» WORK ITEM
Print exactly, and only, the lines running from the line containing "red truck: 4 -> 2" through the end of the records below.

-- Opening Marker --

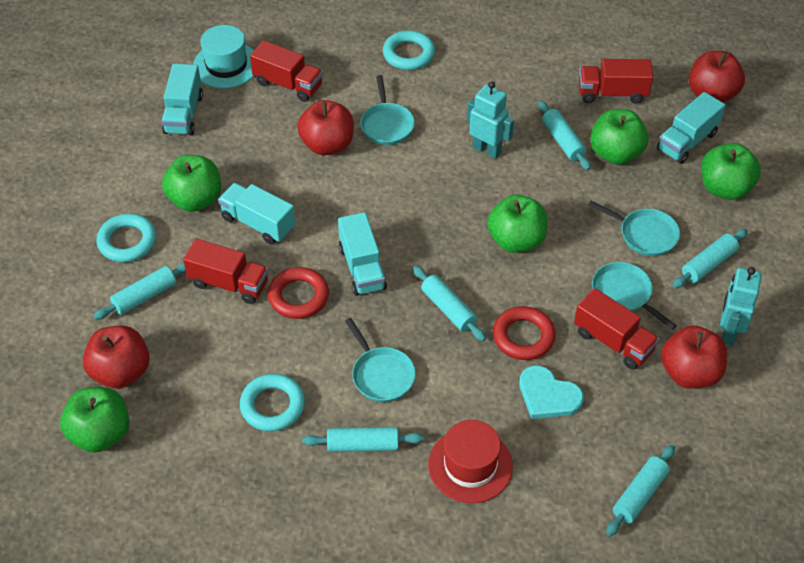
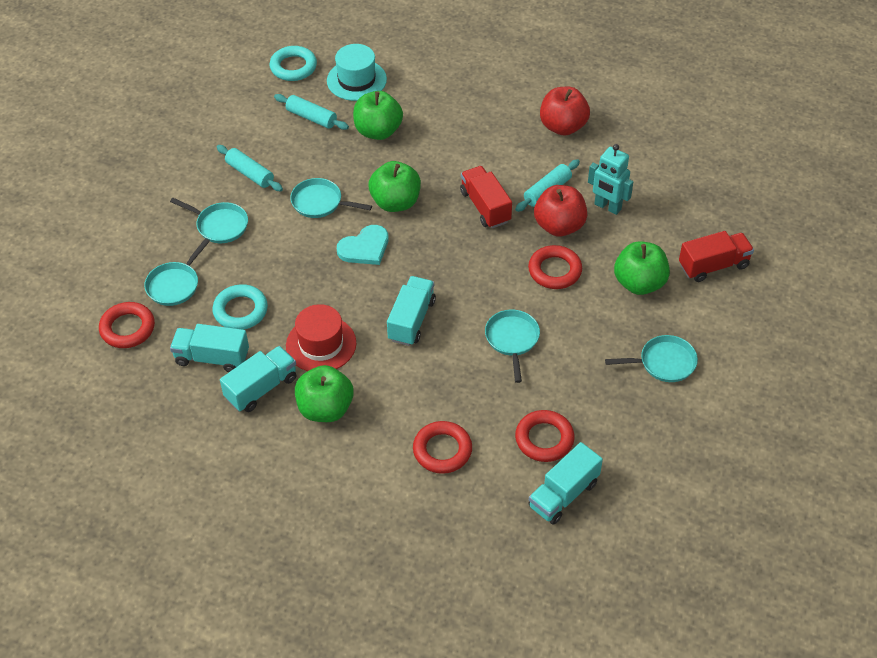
green apple: 5 -> 4
red apple: 4 -> 2
red ring: 2 -> 4
red truck: 4 -> 2
turquoise pan: 4 -> 5
turquoise ring: 3 -> 2
turquoise robot: 2 -> 1
turquoise rolling pin: 6 -> 3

-- Closing Marker --

» WRITTEN SOLUTION
red truck: 4 -> 2
turquoise pan: 4 -> 5
turquoise ring: 3 -> 2
turquoise robot: 2 -> 1
turquoise rolling pin: 6 -> 3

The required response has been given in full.